Problem description: Given the entries that follow, write out exactly the lines starting at the one containing "(215, 318) = (239, 357): yellow" and ending at the one containing "(503, 217) = (544, 316): white", both ends included, and only those.

Before-and-after object listings
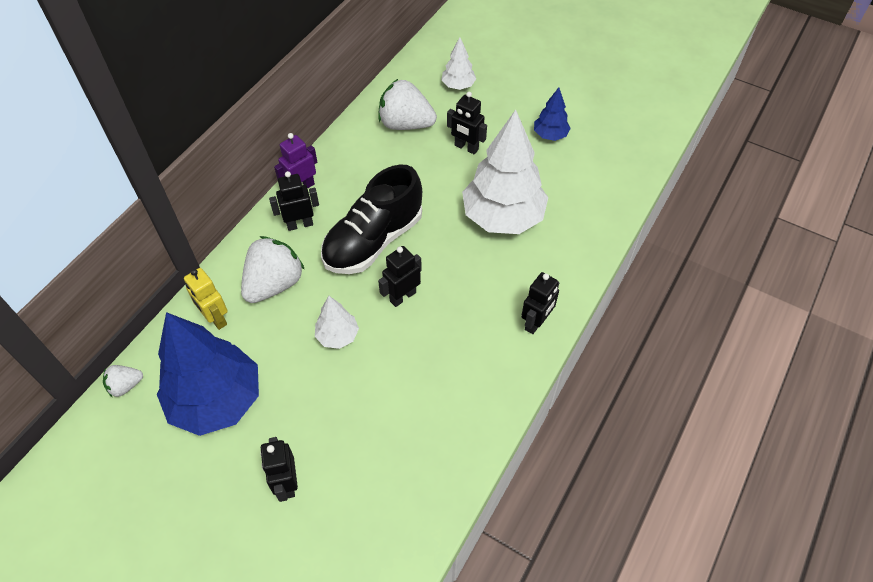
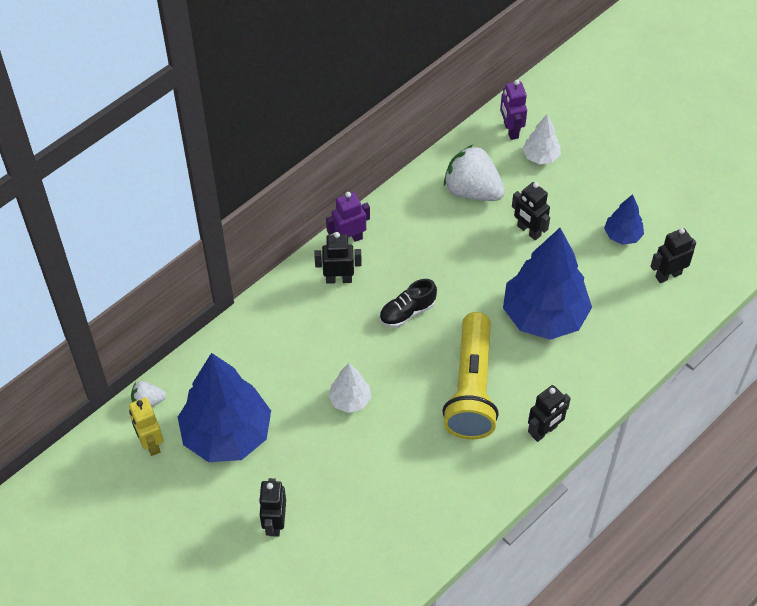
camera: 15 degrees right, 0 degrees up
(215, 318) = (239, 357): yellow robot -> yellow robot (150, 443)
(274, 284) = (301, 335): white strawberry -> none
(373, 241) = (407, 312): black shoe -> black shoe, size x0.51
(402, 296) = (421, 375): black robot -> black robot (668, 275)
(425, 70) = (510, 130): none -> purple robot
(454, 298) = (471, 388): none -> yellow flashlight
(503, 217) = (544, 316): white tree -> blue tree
...
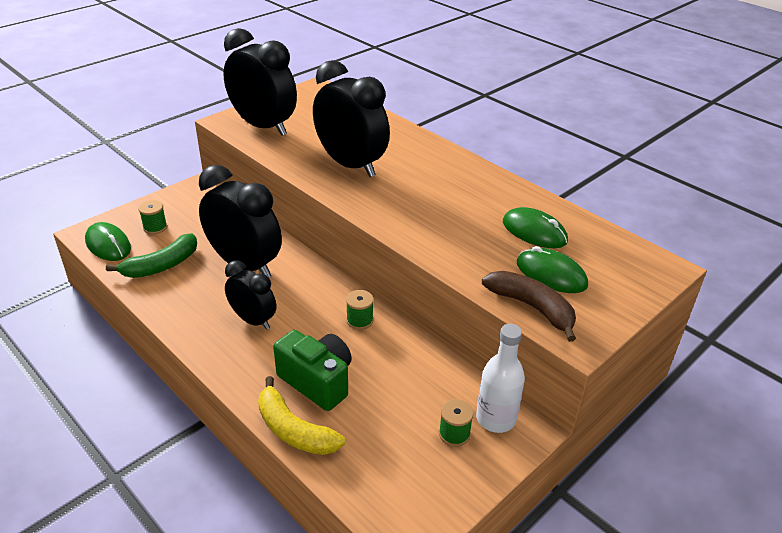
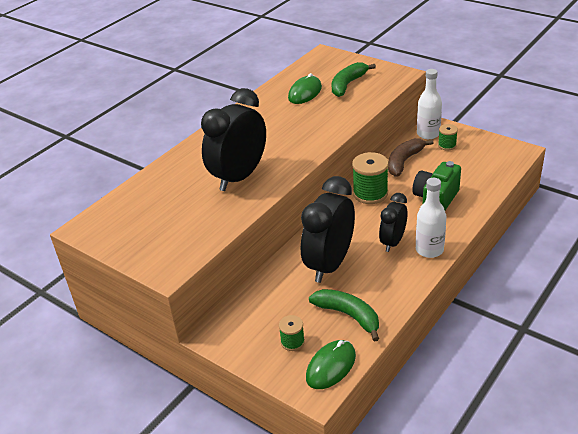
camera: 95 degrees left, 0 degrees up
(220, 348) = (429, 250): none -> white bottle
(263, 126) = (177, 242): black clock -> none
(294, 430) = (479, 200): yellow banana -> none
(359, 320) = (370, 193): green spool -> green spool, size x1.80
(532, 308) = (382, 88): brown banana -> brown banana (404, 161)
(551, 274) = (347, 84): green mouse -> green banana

Answer section:
(215, 318) = (239, 357): yellow robot -> yellow robot (150, 443)
(274, 284) = (301, 335): white strawberry -> none
(373, 241) = (407, 312): black shoe -> black shoe, size x0.51
(402, 296) = (421, 375): black robot -> black robot (668, 275)
(425, 70) = (510, 130): none -> purple robot
(454, 298) = (471, 388): none -> yellow flashlight
(503, 217) = (544, 316): white tree -> blue tree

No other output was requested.